--- Material provided ---
+ + + + + + +

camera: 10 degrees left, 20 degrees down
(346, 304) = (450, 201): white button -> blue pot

+ + + + + + +

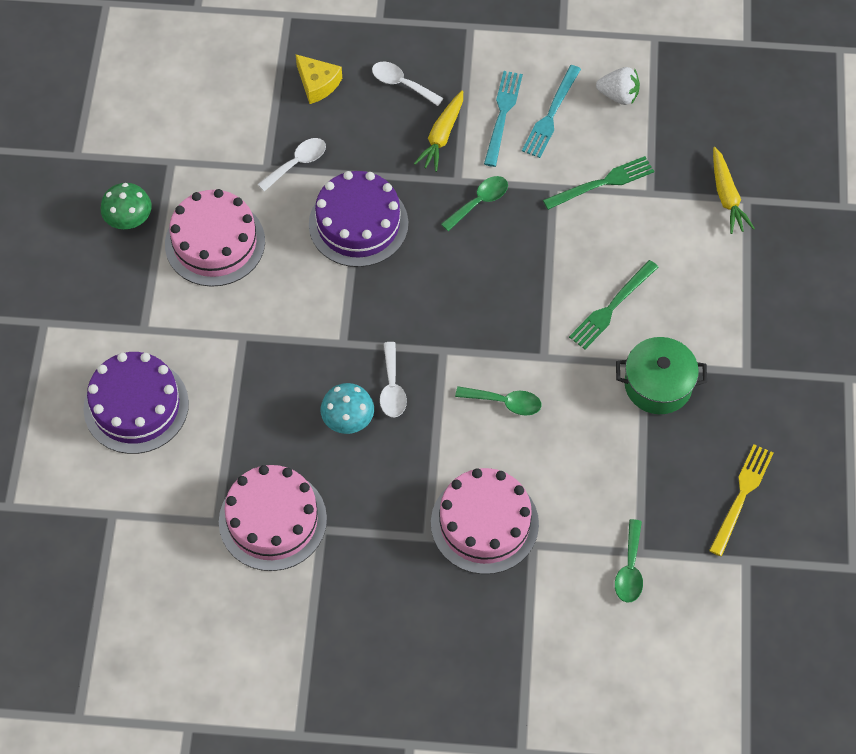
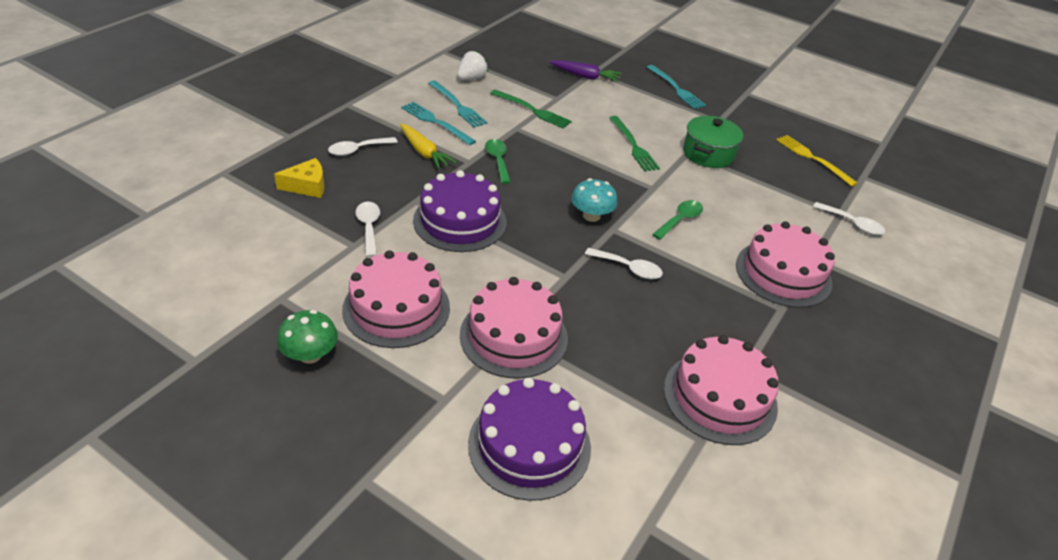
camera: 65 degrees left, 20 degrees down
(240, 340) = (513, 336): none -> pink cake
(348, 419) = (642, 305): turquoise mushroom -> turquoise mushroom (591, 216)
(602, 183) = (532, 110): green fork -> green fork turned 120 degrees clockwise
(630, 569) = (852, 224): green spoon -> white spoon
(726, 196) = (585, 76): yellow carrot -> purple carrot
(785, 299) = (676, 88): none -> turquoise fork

+ + + + + + +

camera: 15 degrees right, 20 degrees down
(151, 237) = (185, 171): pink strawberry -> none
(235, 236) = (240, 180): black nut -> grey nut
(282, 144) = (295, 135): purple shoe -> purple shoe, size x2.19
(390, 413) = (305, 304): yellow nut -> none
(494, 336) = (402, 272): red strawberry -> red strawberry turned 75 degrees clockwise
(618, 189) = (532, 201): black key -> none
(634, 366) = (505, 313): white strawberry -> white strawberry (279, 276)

+ + + + + + +

--- Work to be completed ---
Reproducing the whole listing above is not the task. Copy exactly only the lines from the one with "(494, 336) = (402, 272): red" to the one with "(634, 366) = (505, 313): white", both kept.

--- Result of this exercise ---
(494, 336) = (402, 272): red strawberry -> red strawberry turned 75 degrees clockwise
(618, 189) = (532, 201): black key -> none
(634, 366) = (505, 313): white strawberry -> white strawberry (279, 276)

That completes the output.